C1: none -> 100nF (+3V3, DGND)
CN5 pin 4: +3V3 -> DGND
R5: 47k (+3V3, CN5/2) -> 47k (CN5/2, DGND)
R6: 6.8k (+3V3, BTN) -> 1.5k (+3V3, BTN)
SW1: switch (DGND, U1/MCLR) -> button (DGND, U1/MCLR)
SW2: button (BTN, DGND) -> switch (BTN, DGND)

--

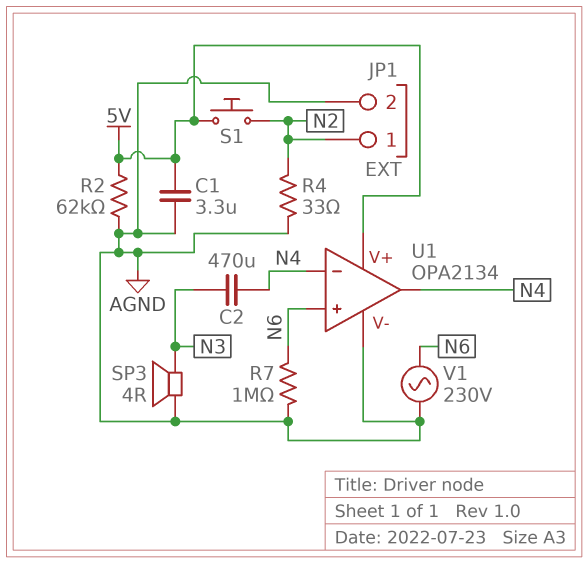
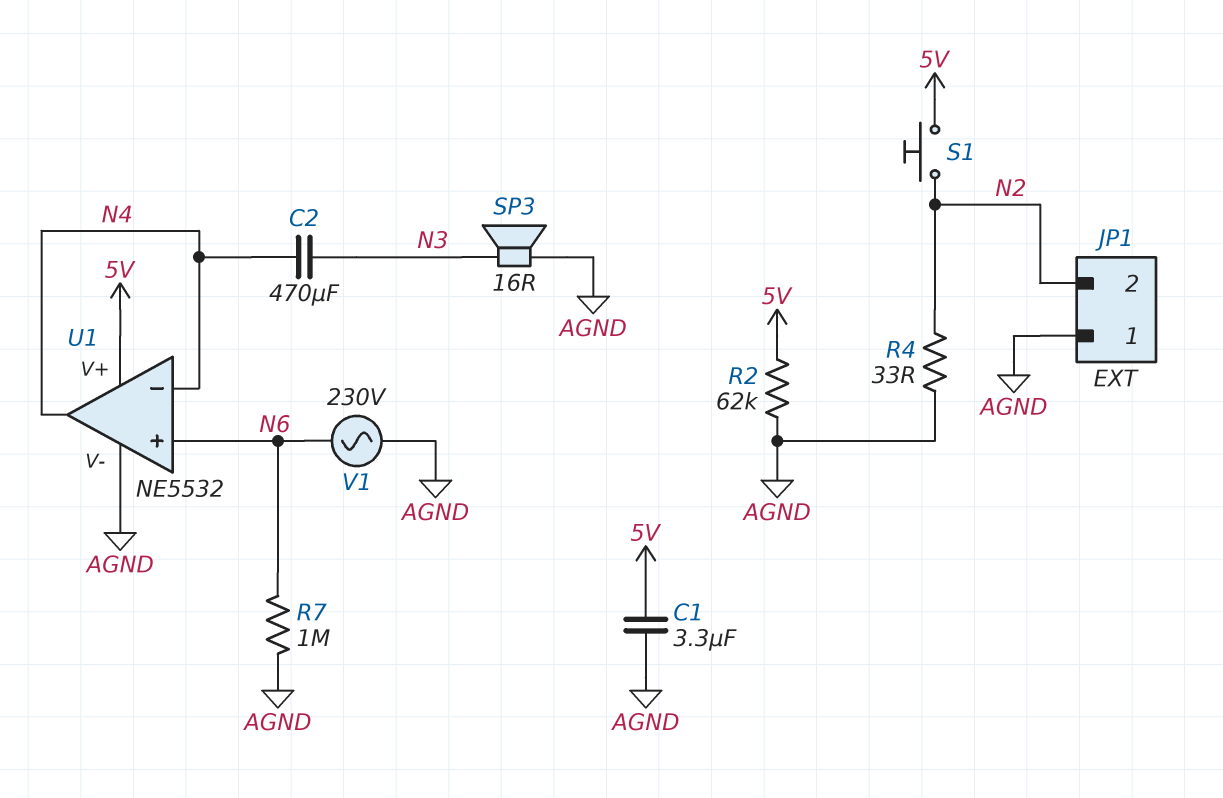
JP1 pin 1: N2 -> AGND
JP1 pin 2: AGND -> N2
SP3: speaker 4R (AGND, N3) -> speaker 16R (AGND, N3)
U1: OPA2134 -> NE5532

...

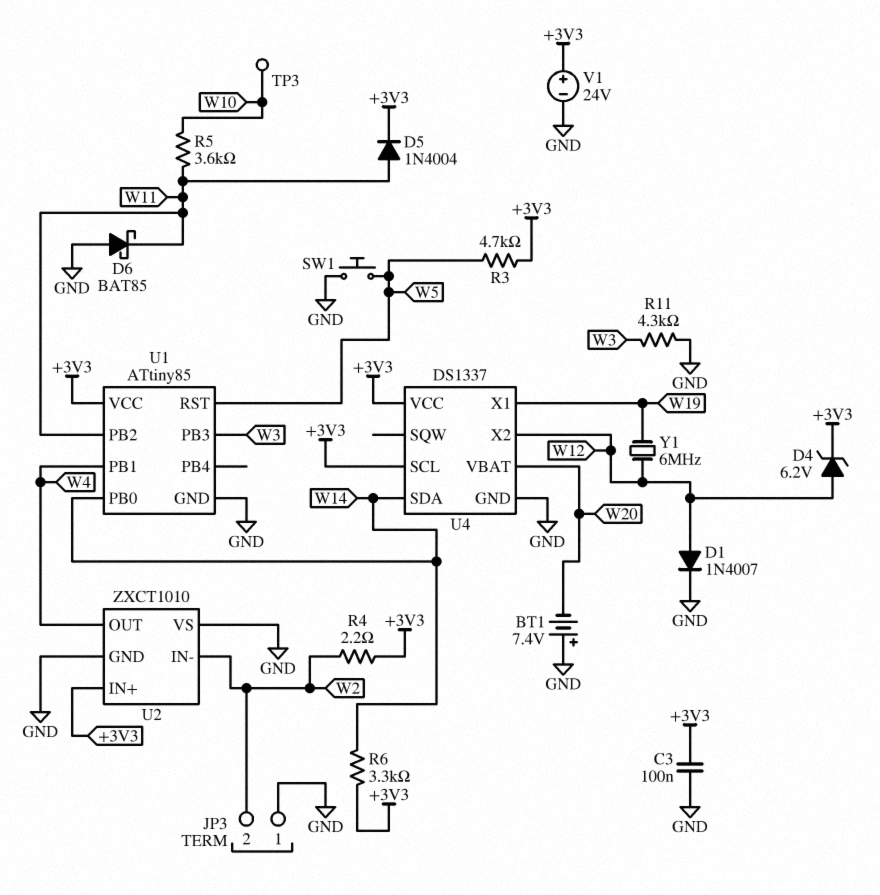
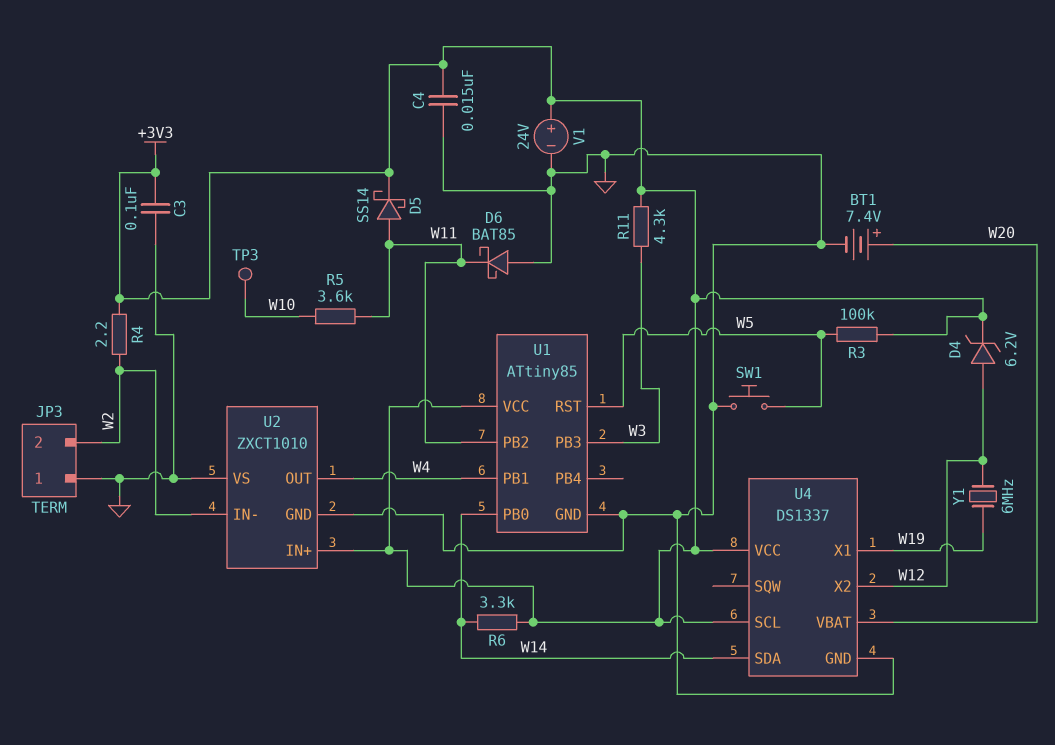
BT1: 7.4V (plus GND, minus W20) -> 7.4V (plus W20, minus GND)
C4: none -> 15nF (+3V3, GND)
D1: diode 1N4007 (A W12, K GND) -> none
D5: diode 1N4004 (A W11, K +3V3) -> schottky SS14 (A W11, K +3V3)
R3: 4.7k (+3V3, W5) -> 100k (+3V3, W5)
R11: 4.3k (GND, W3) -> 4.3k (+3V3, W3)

Task brief:
Copy out, word for word, the part of the entries above that begins at the line with "C1: none -> 100nF (+3V3, DGND)" and ends at the line with "SW2: button (BTN, DGND) -> switch (BTN, DGND)", including both.

Response:
C1: none -> 100nF (+3V3, DGND)
CN5 pin 4: +3V3 -> DGND
R5: 47k (+3V3, CN5/2) -> 47k (CN5/2, DGND)
R6: 6.8k (+3V3, BTN) -> 1.5k (+3V3, BTN)
SW1: switch (DGND, U1/MCLR) -> button (DGND, U1/MCLR)
SW2: button (BTN, DGND) -> switch (BTN, DGND)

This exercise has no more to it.